━━━ PROVIDED DATA
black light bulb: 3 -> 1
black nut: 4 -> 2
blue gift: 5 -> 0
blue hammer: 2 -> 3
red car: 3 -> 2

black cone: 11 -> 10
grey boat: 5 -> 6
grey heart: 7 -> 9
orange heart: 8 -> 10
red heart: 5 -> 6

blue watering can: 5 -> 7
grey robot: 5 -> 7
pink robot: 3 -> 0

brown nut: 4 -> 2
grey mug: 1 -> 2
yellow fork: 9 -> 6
━━━━━━
**PROBLEM DESCRIPTION:** Count how many lines above carry the word "grey". Only the number is required.

**RESULT OF THE TASK:** 4